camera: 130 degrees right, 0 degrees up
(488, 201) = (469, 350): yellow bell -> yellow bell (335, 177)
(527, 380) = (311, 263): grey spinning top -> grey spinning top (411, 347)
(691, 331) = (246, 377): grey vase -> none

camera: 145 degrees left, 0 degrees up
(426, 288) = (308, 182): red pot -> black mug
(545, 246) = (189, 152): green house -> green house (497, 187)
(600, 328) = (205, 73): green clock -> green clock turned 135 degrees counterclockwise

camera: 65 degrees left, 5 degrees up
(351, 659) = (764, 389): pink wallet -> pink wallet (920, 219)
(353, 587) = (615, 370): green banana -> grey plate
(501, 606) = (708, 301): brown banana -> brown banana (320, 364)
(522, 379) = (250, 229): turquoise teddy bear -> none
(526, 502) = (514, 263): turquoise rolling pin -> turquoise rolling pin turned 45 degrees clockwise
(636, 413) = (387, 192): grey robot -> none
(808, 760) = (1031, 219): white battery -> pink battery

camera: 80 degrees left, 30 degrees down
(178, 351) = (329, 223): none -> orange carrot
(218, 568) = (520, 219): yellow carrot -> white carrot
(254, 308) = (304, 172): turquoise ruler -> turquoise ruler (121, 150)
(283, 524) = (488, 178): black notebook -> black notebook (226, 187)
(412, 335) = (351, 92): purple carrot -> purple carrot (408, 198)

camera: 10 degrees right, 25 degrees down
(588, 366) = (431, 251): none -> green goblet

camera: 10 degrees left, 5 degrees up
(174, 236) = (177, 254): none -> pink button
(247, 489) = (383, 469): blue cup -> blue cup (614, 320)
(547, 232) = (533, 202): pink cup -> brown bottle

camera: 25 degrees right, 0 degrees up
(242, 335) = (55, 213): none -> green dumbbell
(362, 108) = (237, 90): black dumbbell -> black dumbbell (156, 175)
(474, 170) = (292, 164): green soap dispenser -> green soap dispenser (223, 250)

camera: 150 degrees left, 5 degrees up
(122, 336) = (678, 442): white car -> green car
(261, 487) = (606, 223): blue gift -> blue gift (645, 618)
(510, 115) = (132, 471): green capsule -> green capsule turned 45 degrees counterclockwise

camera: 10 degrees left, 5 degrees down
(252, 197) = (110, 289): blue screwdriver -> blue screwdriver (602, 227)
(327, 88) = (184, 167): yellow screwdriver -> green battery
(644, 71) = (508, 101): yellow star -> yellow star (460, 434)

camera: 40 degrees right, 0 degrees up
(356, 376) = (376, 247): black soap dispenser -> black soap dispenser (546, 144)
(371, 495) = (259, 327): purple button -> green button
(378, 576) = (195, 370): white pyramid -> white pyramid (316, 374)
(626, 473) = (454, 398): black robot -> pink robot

________________

What is required - The entries above hold the needed span. Transcribe exactly the lines from the one with "(526, 502) = (514, 263): turquoise" to the one with "camera: 80 degrees left, 30 degrees down", both included.

Response to this exercise -
(526, 502) = (514, 263): turquoise rolling pin -> turquoise rolling pin turned 45 degrees clockwise
(636, 413) = (387, 192): grey robot -> none
(808, 760) = (1031, 219): white battery -> pink battery

camera: 80 degrees left, 30 degrees down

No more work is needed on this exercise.